▶ [Task statement] Copy nothing but the lines below running from the line containing "R203: 680 (OPTO, U201/OUT)" through the line containing "R213: 1.8k (U203/DIS, U204/A)", both end lines included.

▶ [Material shown]

* * *

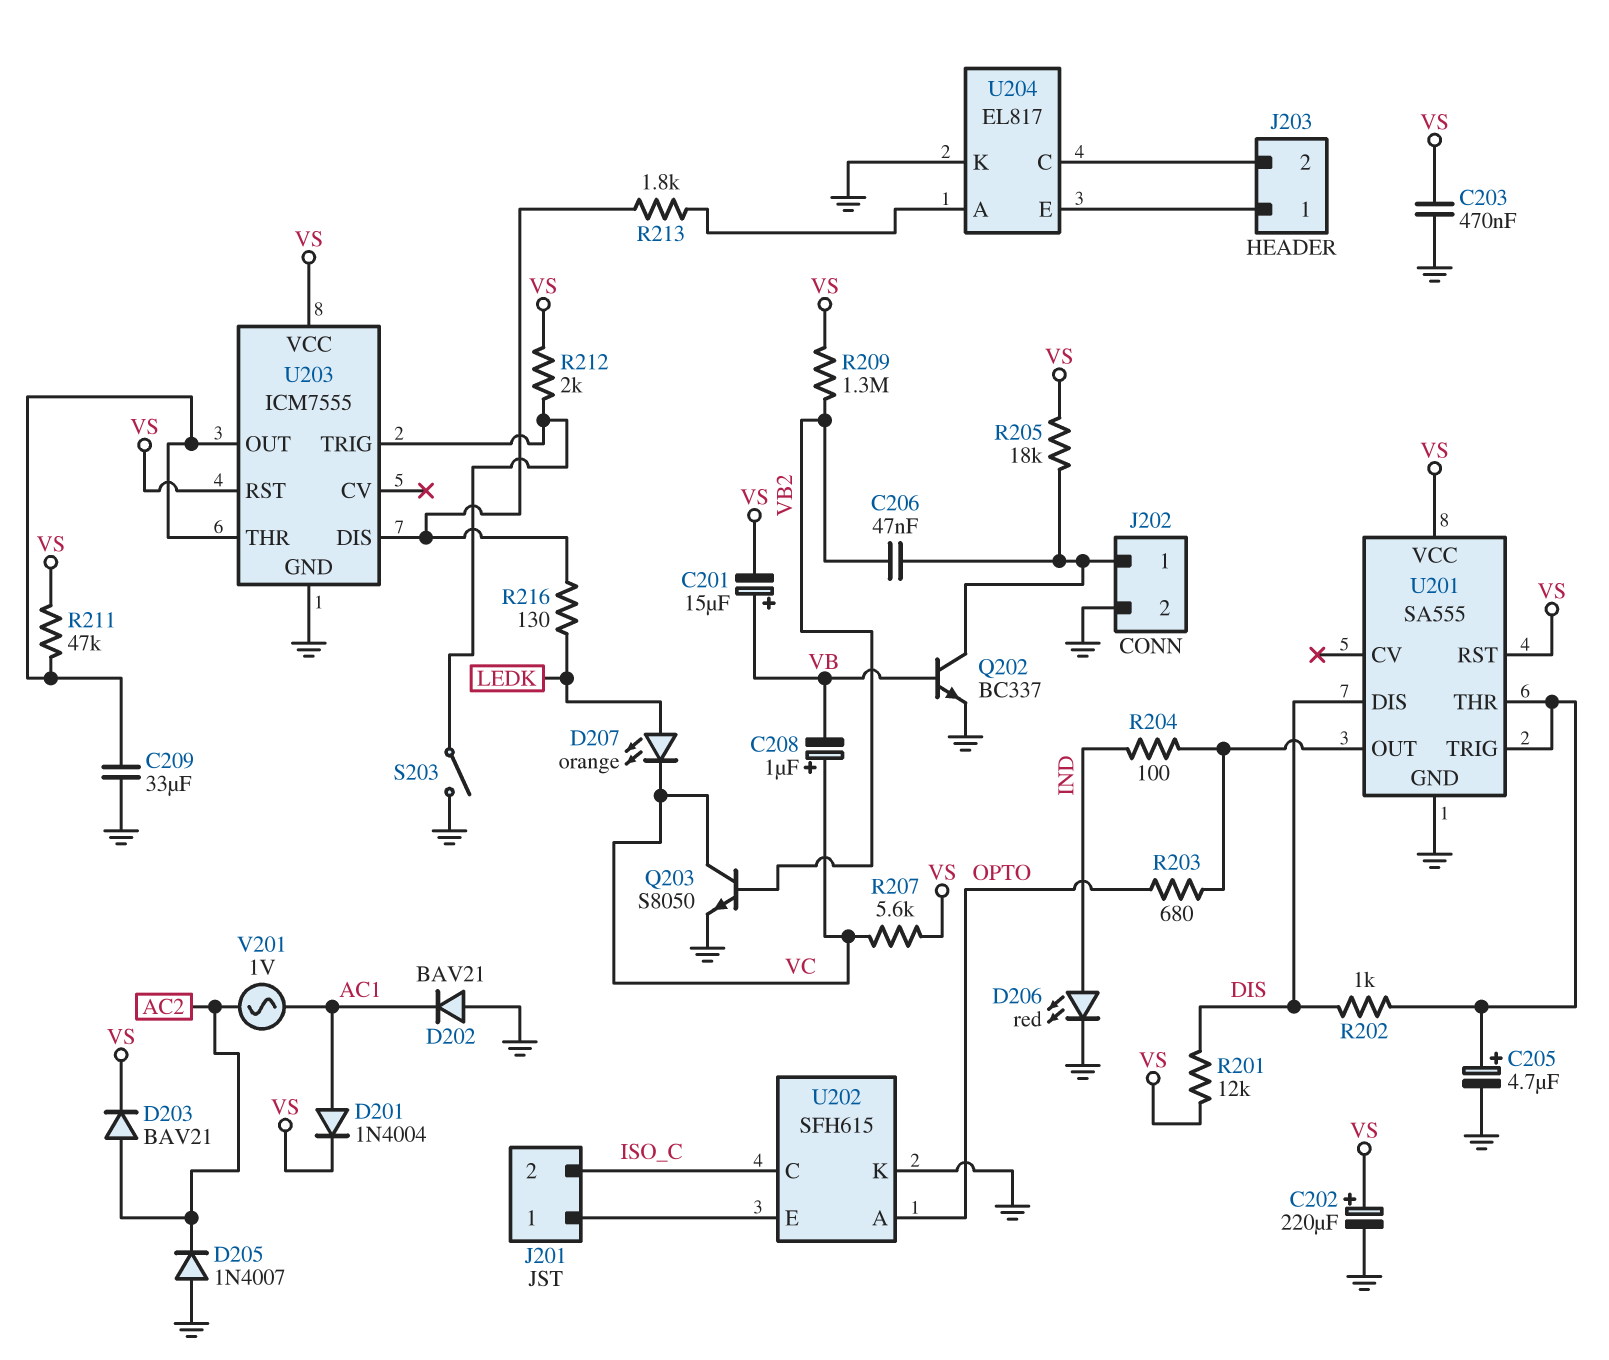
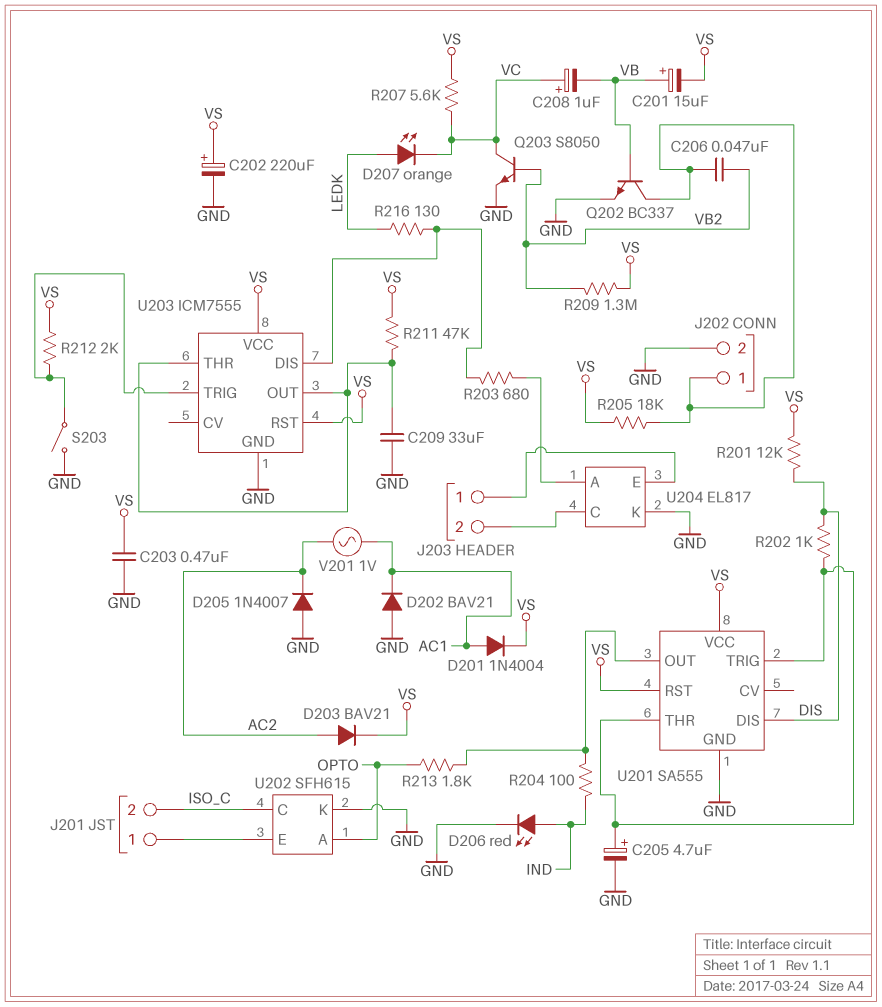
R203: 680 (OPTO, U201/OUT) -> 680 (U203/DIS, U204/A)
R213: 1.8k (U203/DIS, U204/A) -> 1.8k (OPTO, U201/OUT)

* * *

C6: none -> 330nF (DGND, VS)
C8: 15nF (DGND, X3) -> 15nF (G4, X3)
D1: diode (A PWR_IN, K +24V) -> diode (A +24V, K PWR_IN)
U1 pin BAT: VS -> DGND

* * *

▶ [Answer box]
R203: 680 (OPTO, U201/OUT) -> 680 (U203/DIS, U204/A)
R213: 1.8k (U203/DIS, U204/A) -> 1.8k (OPTO, U201/OUT)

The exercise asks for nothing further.